Assigned task:
What you return must be the data below, word for word, without any images.

-- Given data follows --

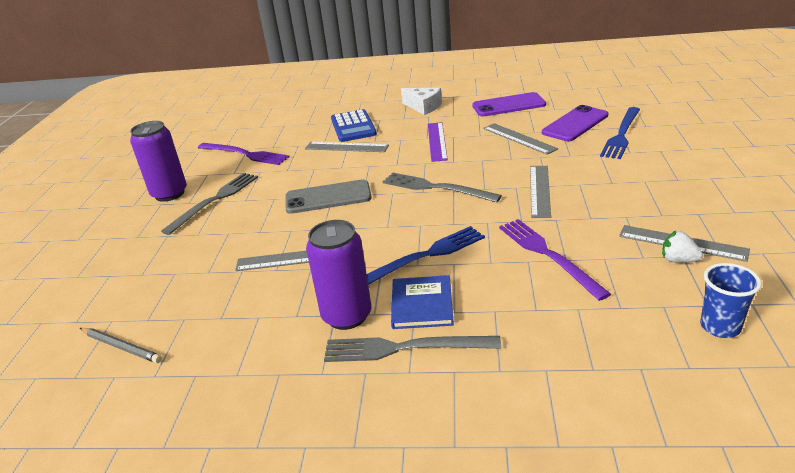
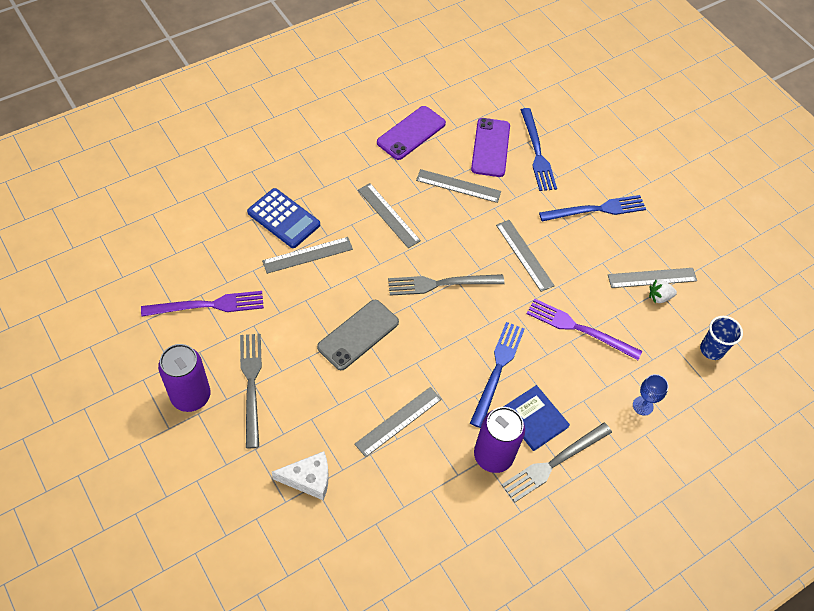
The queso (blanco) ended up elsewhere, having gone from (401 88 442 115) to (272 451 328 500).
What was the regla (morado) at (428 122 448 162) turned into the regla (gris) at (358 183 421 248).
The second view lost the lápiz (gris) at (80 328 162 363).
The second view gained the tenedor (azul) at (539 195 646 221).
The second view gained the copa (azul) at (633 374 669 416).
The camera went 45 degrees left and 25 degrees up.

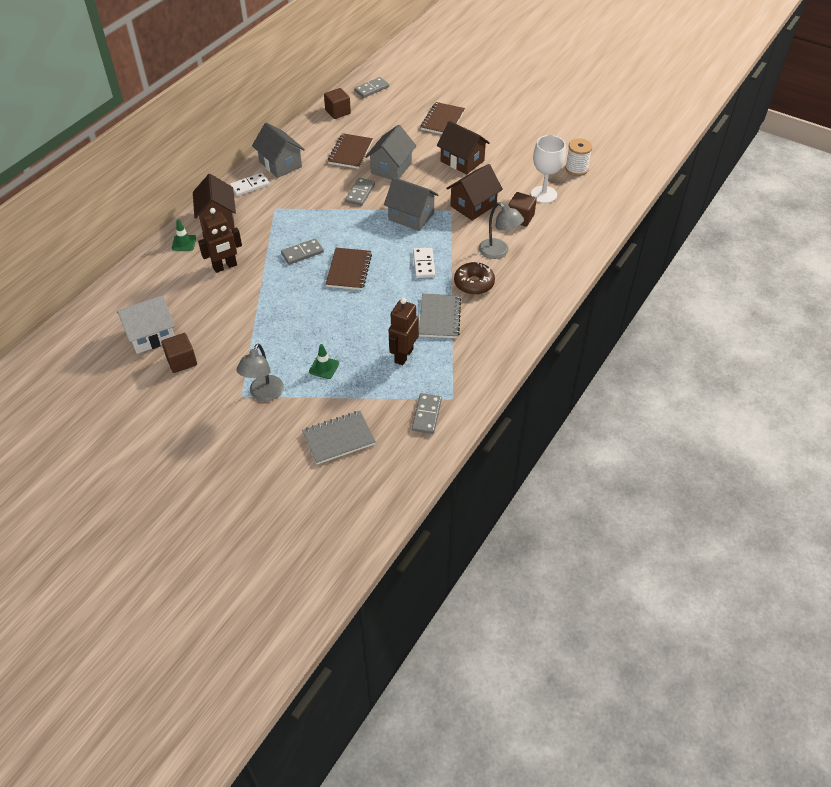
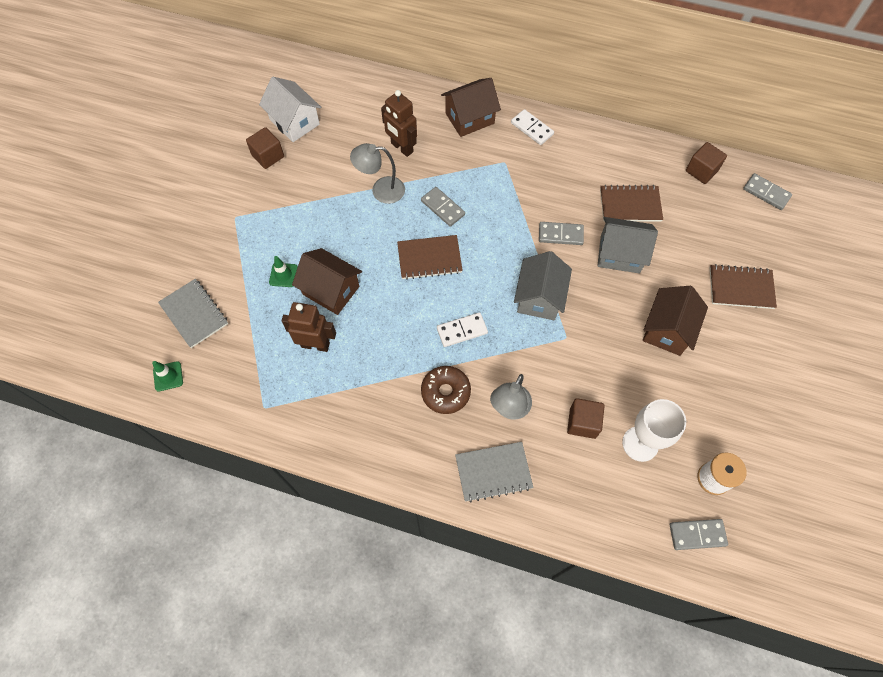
The second view lost the casa (gris) at (252 122 305 178).
The casa (marrón) ended up elsewhere, having gone from (446 164 503 221) to (292 248 362 315).
The cono de tráfico (verde) ended up elsewhere, having gone from (172 219 196 251) to (152 361 183 392).
The cuaderno (gris) ended up elsewhere, having gone from (419 294 461 338) to (455 442 533 502).
The lámpara (gris) ended up elsewhere, having gone from (236 343 284 401) to (350 143 405 204).
The ficha de dominó (gris) ended up elsewhere, having gone from (412 393 442 434) to (670 519 728 550).
The camera went 75 degrees right and 15 degrees up.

-- Given data concluded --

Reply to the exercise:
The queso (blanco) ended up elsewhere, having gone from (401 88 442 115) to (272 451 328 500).
What was the regla (morado) at (428 122 448 162) turned into the regla (gris) at (358 183 421 248).
The second view lost the lápiz (gris) at (80 328 162 363).
The second view gained the tenedor (azul) at (539 195 646 221).
The second view gained the copa (azul) at (633 374 669 416).
The camera went 45 degrees left and 25 degrees up.

The second view lost the casa (gris) at (252 122 305 178).
The casa (marrón) ended up elsewhere, having gone from (446 164 503 221) to (292 248 362 315).
The cono de tráfico (verde) ended up elsewhere, having gone from (172 219 196 251) to (152 361 183 392).
The cuaderno (gris) ended up elsewhere, having gone from (419 294 461 338) to (455 442 533 502).
The lámpara (gris) ended up elsewhere, having gone from (236 343 284 401) to (350 143 405 204).
The ficha de dominó (gris) ended up elsewhere, having gone from (412 393 442 434) to (670 519 728 550).
The camera went 75 degrees right and 15 degrees up.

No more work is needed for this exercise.